* **Data records**:
+ + +
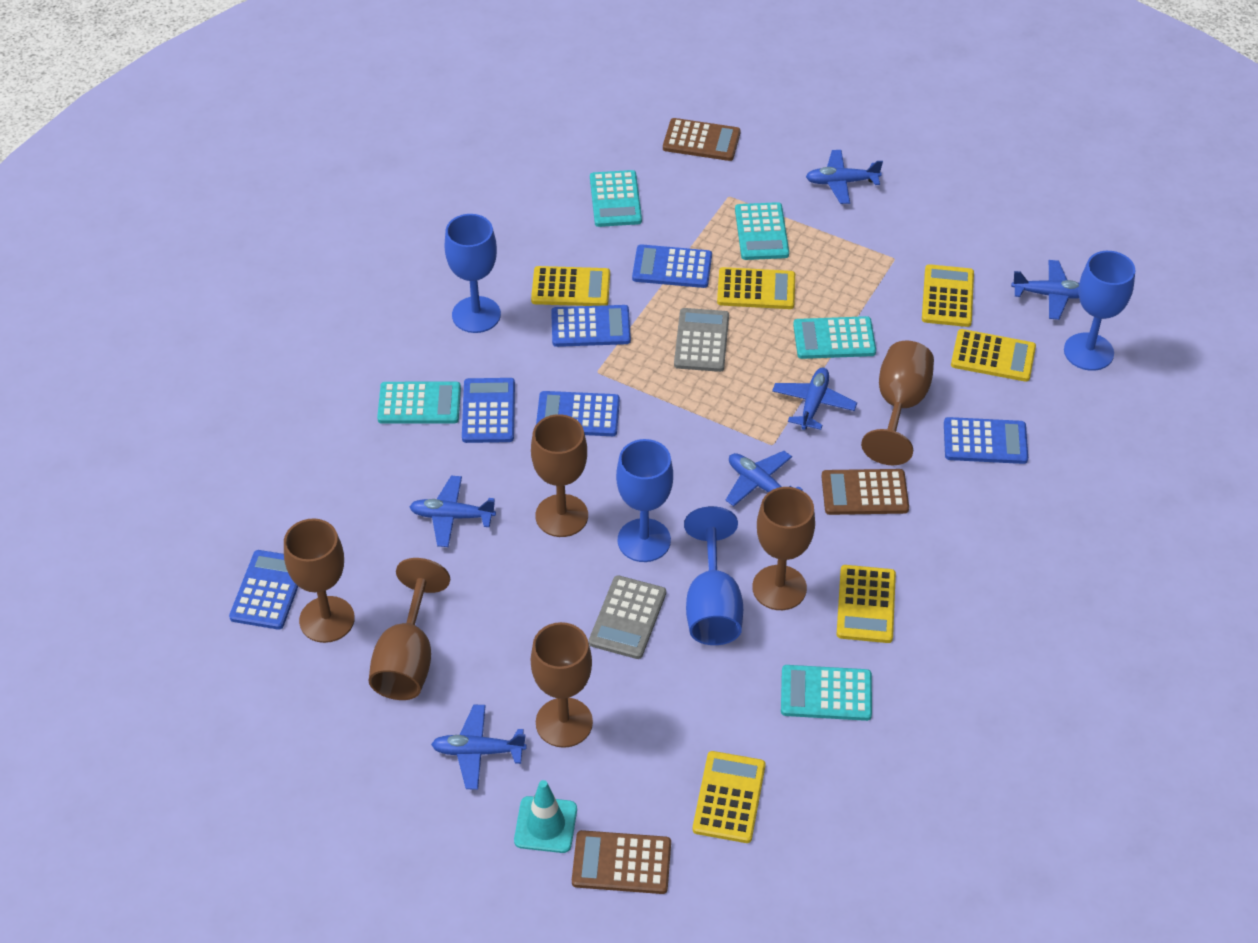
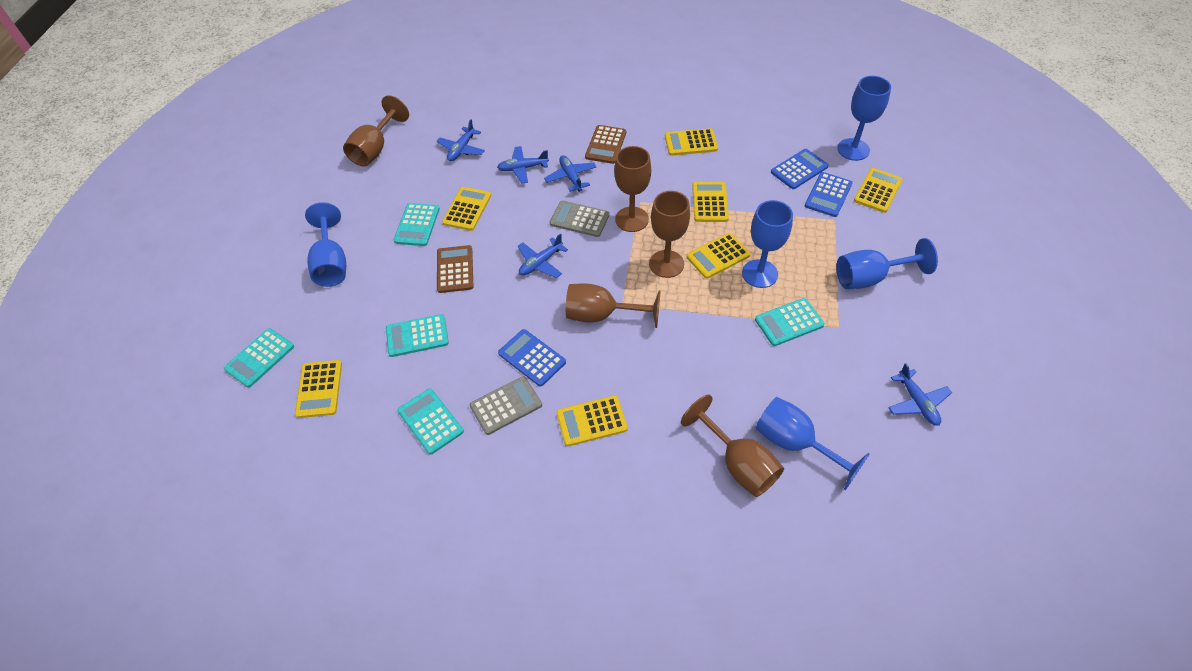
blue calculator: 6 -> 3
blue goblet: 4 -> 5
blue plane: 6 -> 5
brown calculator: 3 -> 2
brown goblet: 6 -> 5
turquoise traffic cone: 1 -> 0
yellow calculator: 6 -> 7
+ + +
* **What to work on**: Each line from the one holding "turquoise traffic cone: 1 -> 0" down to the end of the records above is to be repeated exactly; no other line belongs in the reply.

* **Result below**:
turquoise traffic cone: 1 -> 0
yellow calculator: 6 -> 7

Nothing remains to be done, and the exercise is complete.